With the pictures left aside, write out the entries that follow exactly.

[Opening Records provided section]

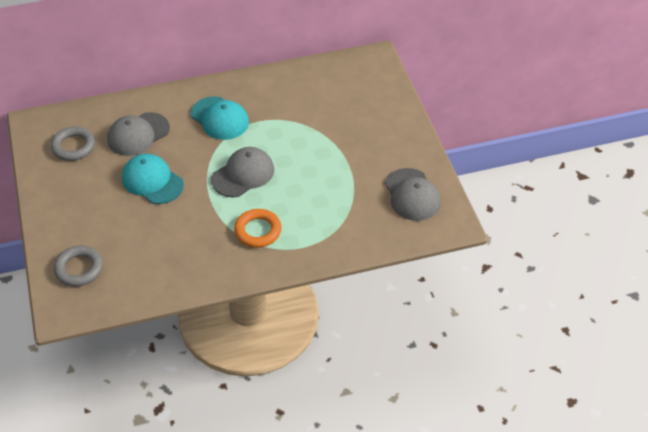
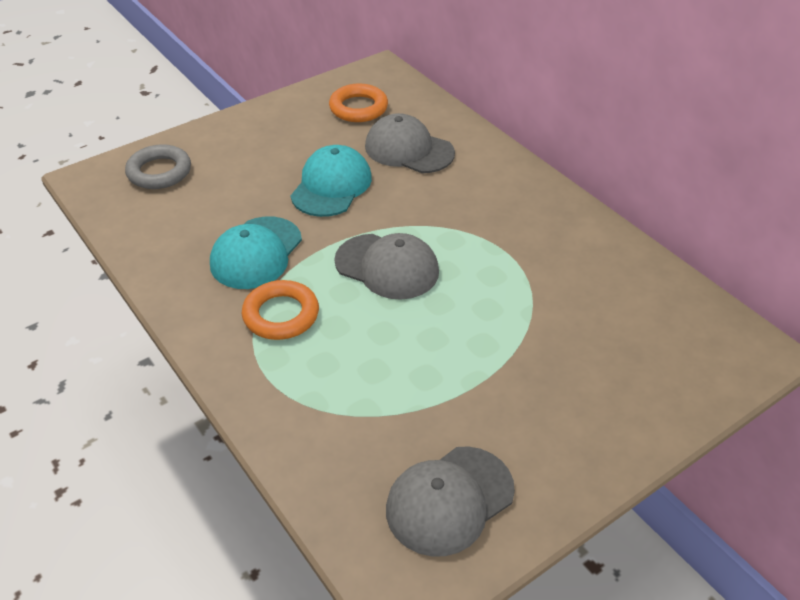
camera: 70 degrees right, 5 degrees down
(73, 146) = (358, 108): grey ring -> orange ring
(220, 118) = (485, 212): turquoise cap -> turquoise cap (256, 253)

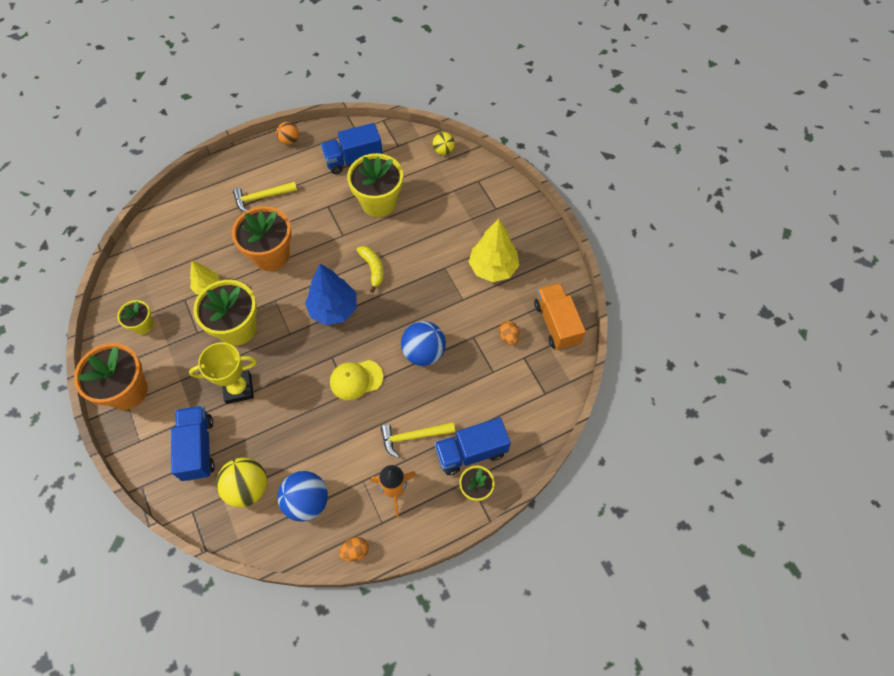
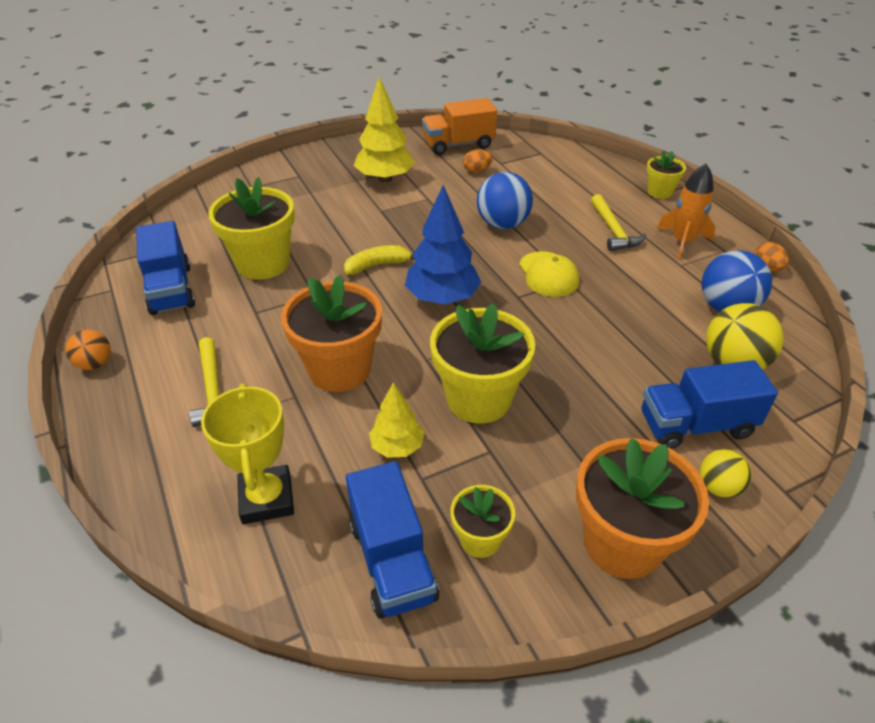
camera: 90 degrees left, 20 degrees down
(238, 389) = (585, 387): yellow trophy -> yellow trophy (267, 499)
(443, 151) = (191, 211): yellow ball -> yellow ball (718, 487)
(471, 452) = (619, 194): blue truck -> blue truck (392, 560)

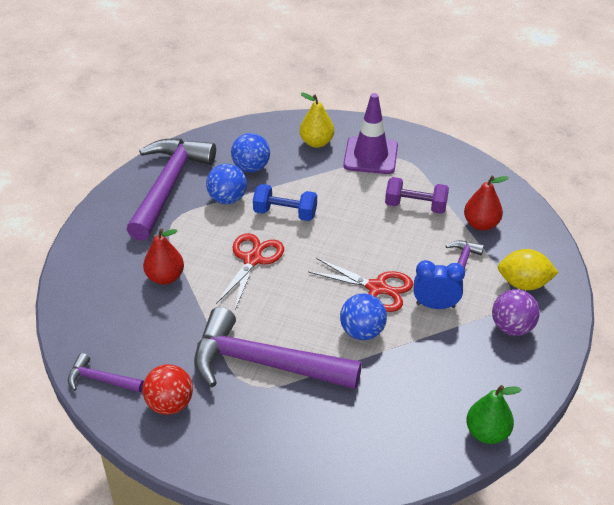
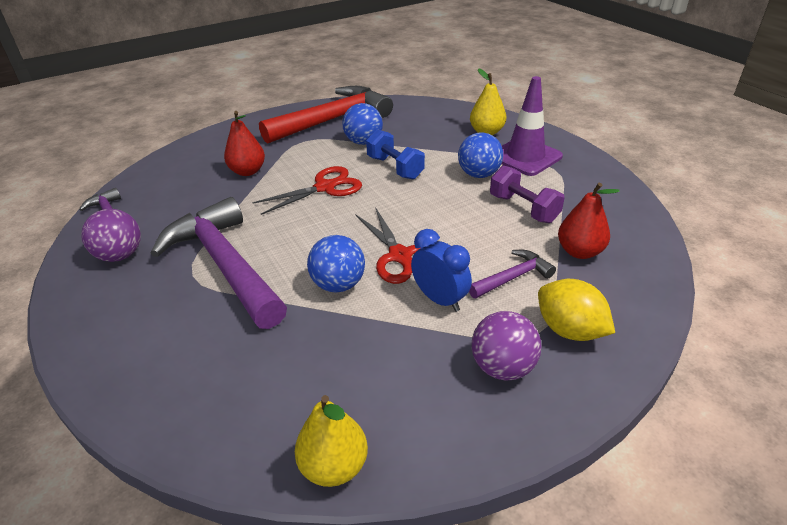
camera: 40 degrees right, 5 degrees down
(168, 186) = (333, 119): purple hammer -> red hammer
(170, 404) = (120, 255): red ball -> purple ball
(251, 167) = (410, 130): blue ball -> blue ball (479, 174)
(487, 433) = (334, 466): green pear -> yellow pear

[Closing Records provided section]

**Solution to this exercise:**
camera: 70 degrees right, 5 degrees down
(73, 146) = (358, 108): grey ring -> orange ring
(220, 118) = (485, 212): turquoise cap -> turquoise cap (256, 253)

camera: 90 degrees left, 20 degrees down
(238, 389) = (585, 387): yellow trophy -> yellow trophy (267, 499)
(443, 151) = (191, 211): yellow ball -> yellow ball (718, 487)
(471, 452) = (619, 194): blue truck -> blue truck (392, 560)

camera: 40 degrees right, 5 degrees down
(168, 186) = (333, 119): purple hammer -> red hammer
(170, 404) = (120, 255): red ball -> purple ball
(251, 167) = (410, 130): blue ball -> blue ball (479, 174)
(487, 433) = (334, 466): green pear -> yellow pear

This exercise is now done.